- **EXERCISE BRIEF**
Copy out the line containing "BUZZER3 pin IO: D25 -> D5" and each line after it, through the last one in the material, exactly as written.

=== Section Start ===

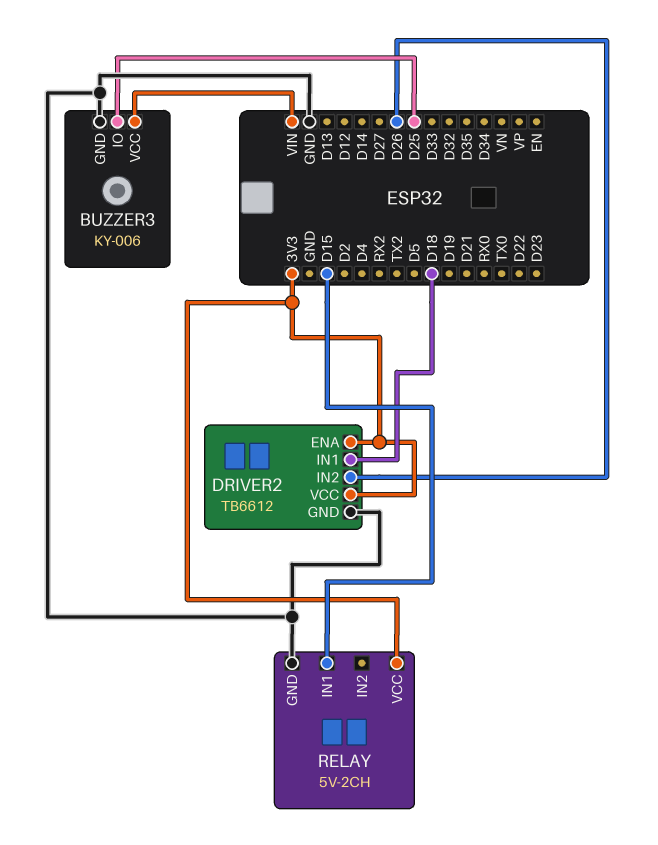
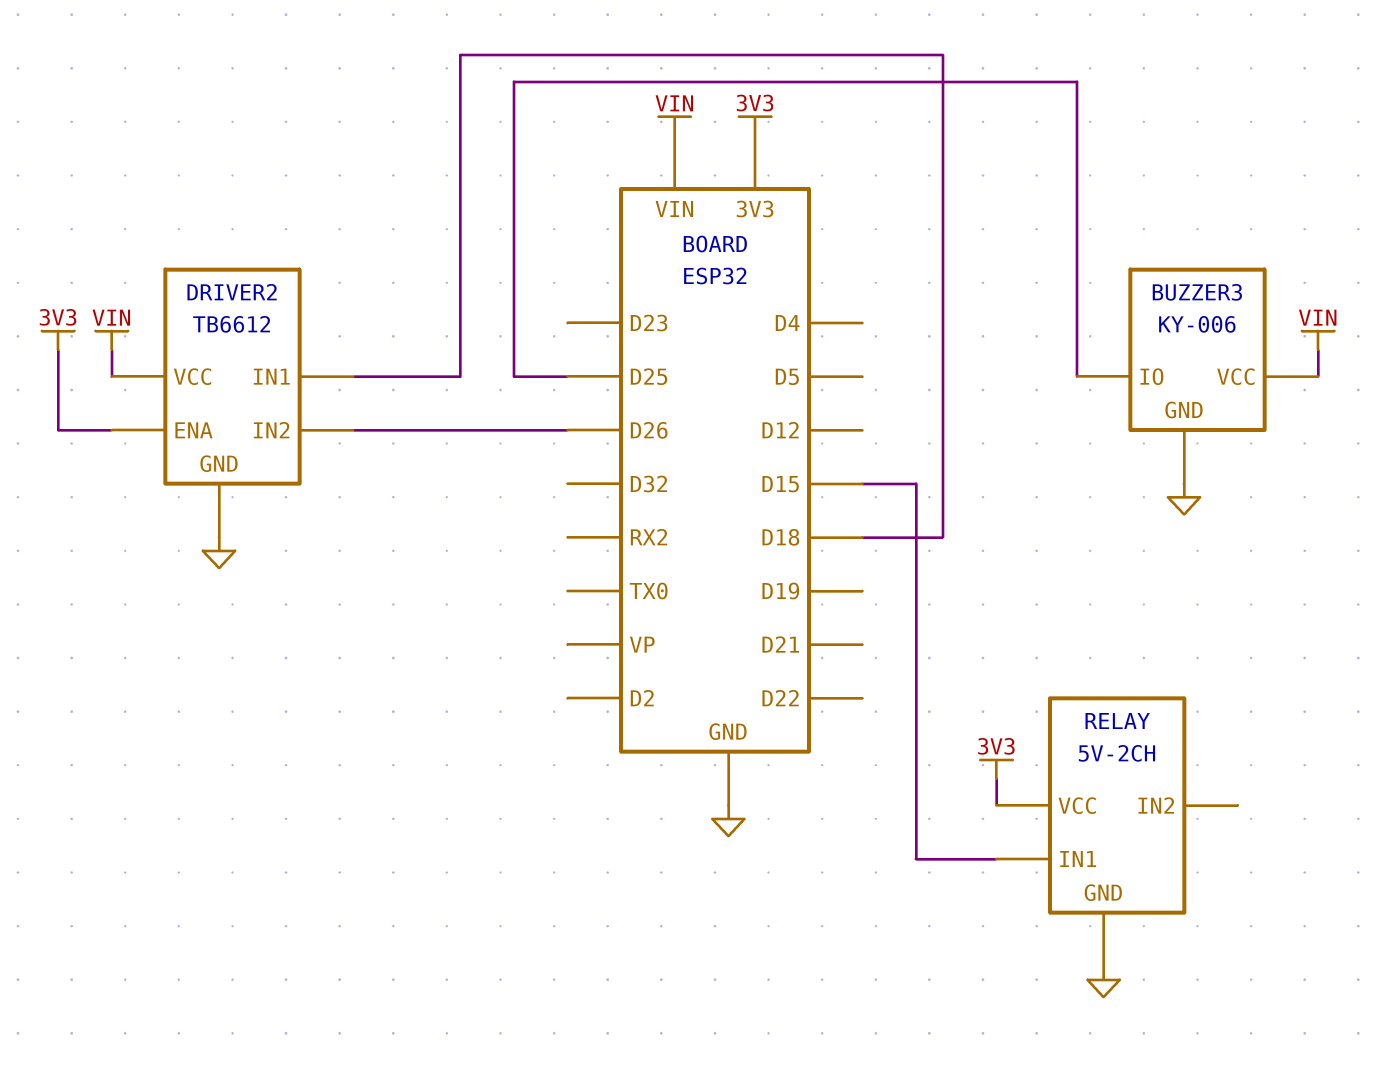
DRIVER2 pin VCC: 3V3 -> VIN

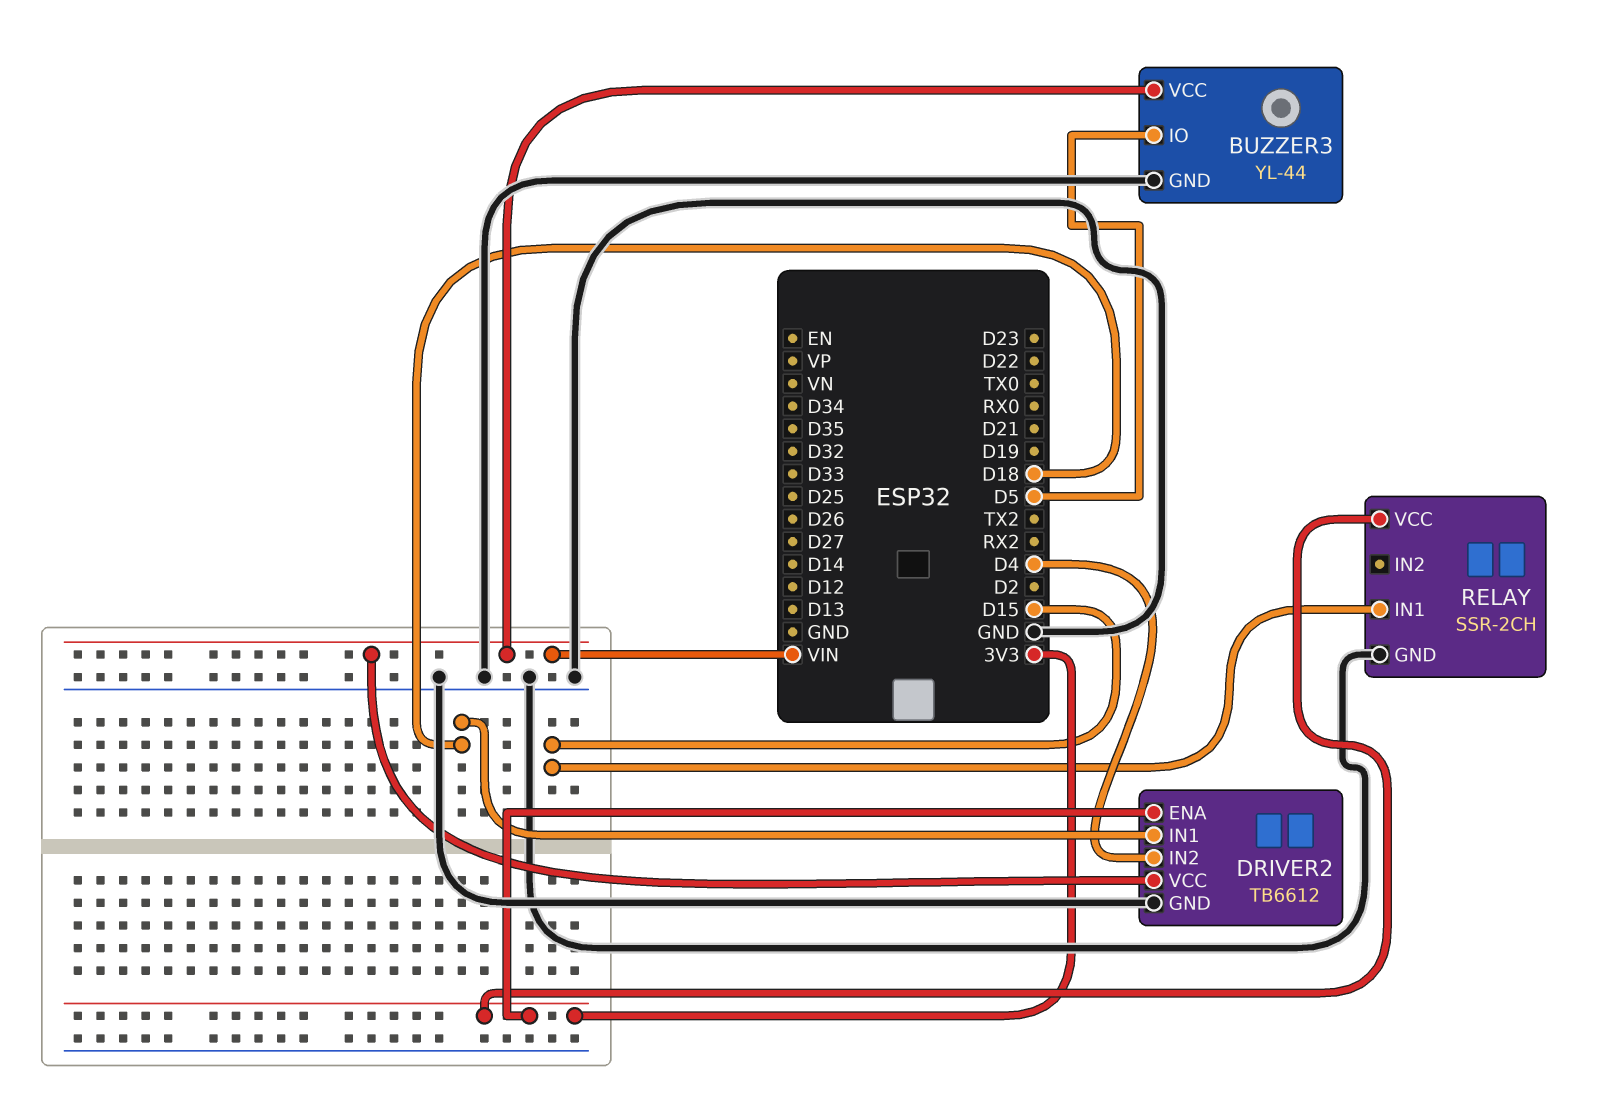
BUZZER3: KY-006 -> YL-44
BUZZER3 pin IO: D25 -> D5
DRIVER2 pin IN2: D26 -> D4
RELAY: 5V-2CH -> SSR-2CH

=== Section End ===

- **ANSWER SECTION**
BUZZER3 pin IO: D25 -> D5
DRIVER2 pin IN2: D26 -> D4
RELAY: 5V-2CH -> SSR-2CH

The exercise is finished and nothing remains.